Itemized modification records:
····················

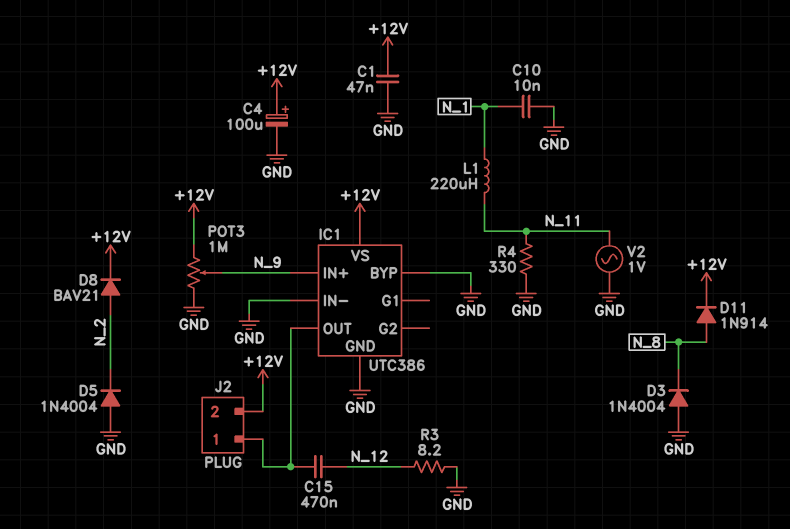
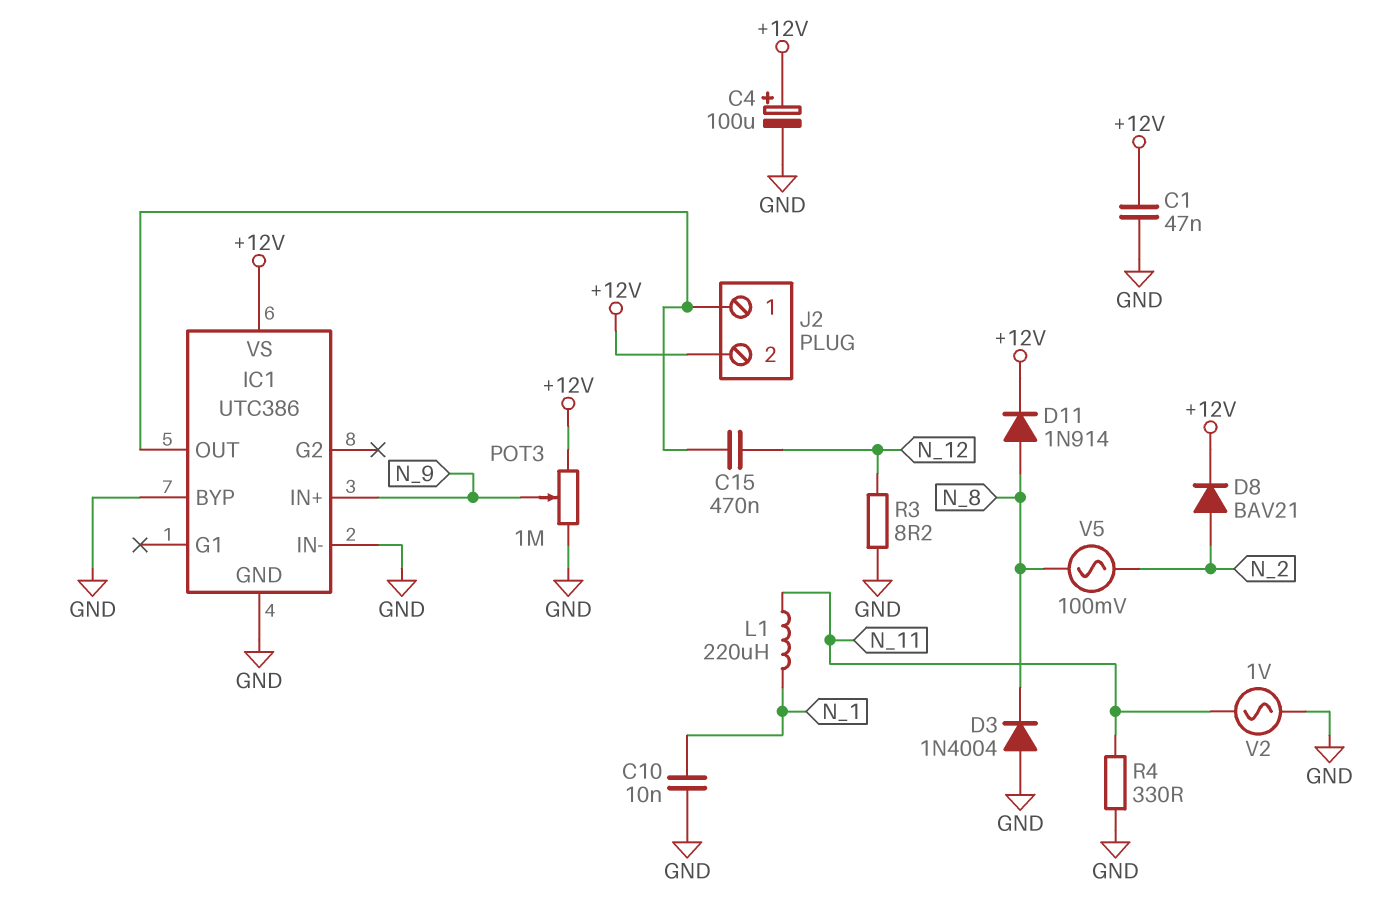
D5: diode 1N4004 (A GND, K N_2) -> none
V5: none -> AC 100mV (N_2, N_8)

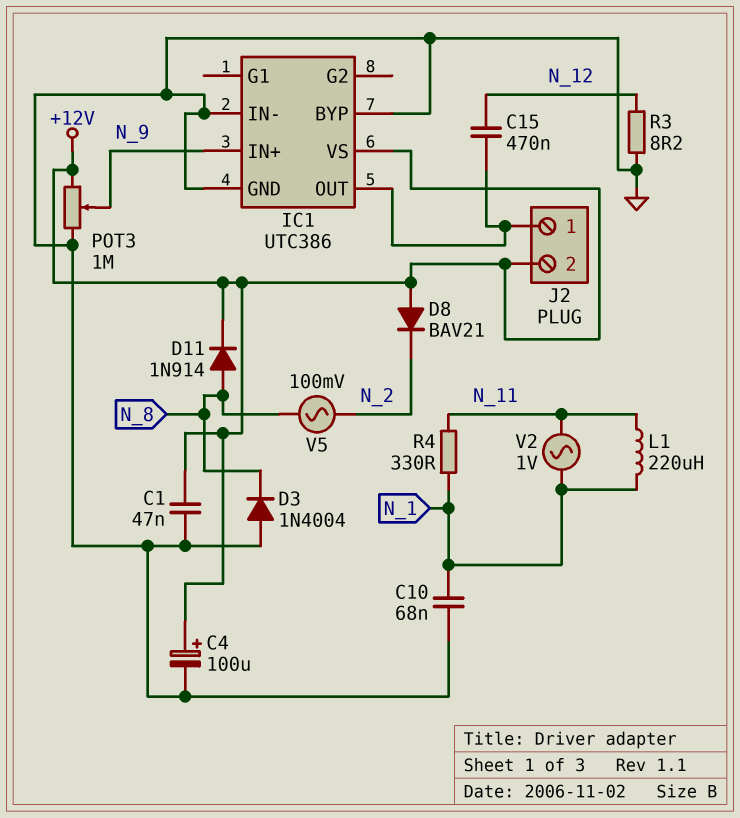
C10: 10nF (GND, N_1) -> 68nF (GND, N_1)
D8: diode BAV21 (A N_2, K +12V) -> diode BAV21 (A +12V, K N_2)
R4: 330 (GND, N_11) -> 330 (N_1, N_11)
V2: AC 1V (GND, N_11) -> AC 1V (N_1, N_11)

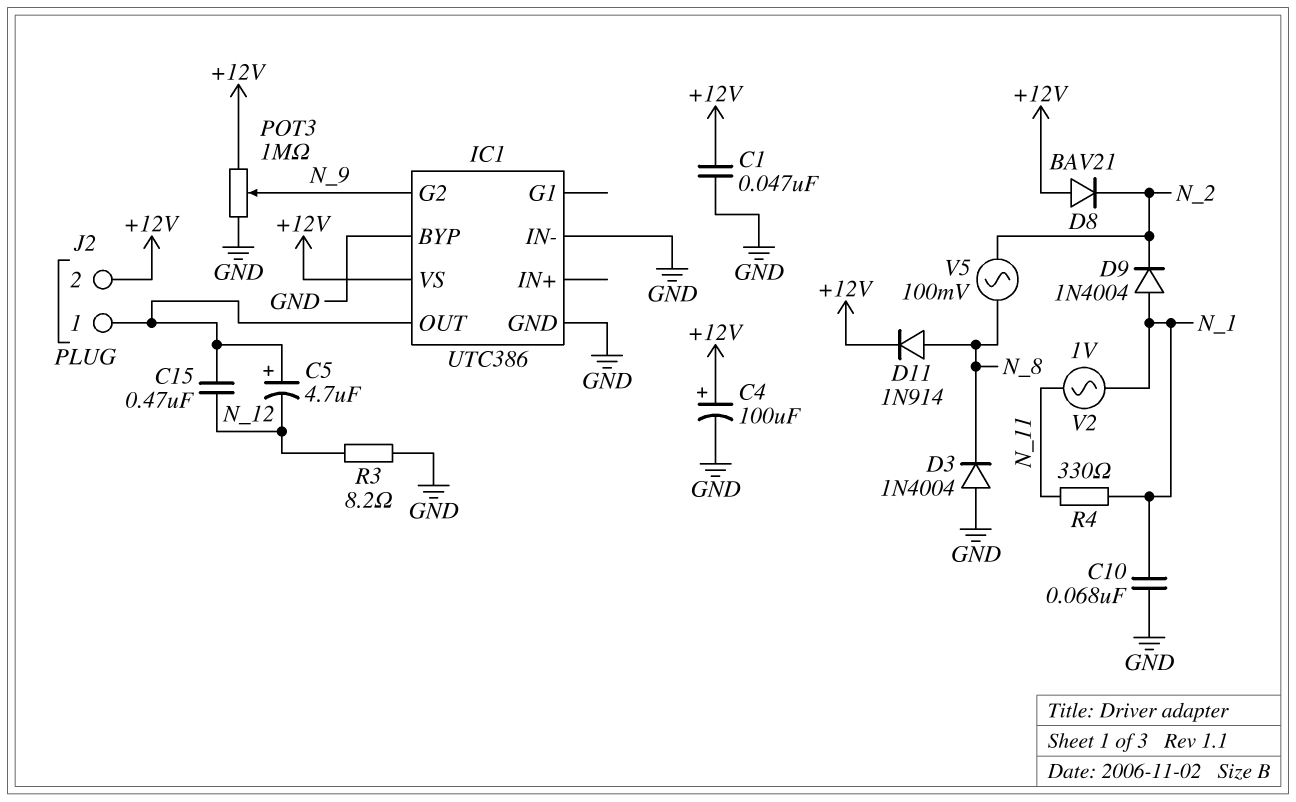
C5: none -> 4.7uF (plus IC1/OUT, minus N_12)
D9: none -> diode 1N4004 (A N_1, K N_2)
IC1 pin G2: none -> N_9
IC1 pin IN+: N_9 -> none
L1: 220uH (N_1, N_11) -> none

····················

▶ **DIRECTIONS**
Begin with the line containing "C5: none -> 4.7uF (plus IC1/OUT, minus N_12)" and retype it and each line after it through the end of the records, keeping them exact and including nothing more.

▶ **SOLUTION TO THE PROBLEM**
C5: none -> 4.7uF (plus IC1/OUT, minus N_12)
D9: none -> diode 1N4004 (A N_1, K N_2)
IC1 pin G2: none -> N_9
IC1 pin IN+: N_9 -> none
L1: 220uH (N_1, N_11) -> none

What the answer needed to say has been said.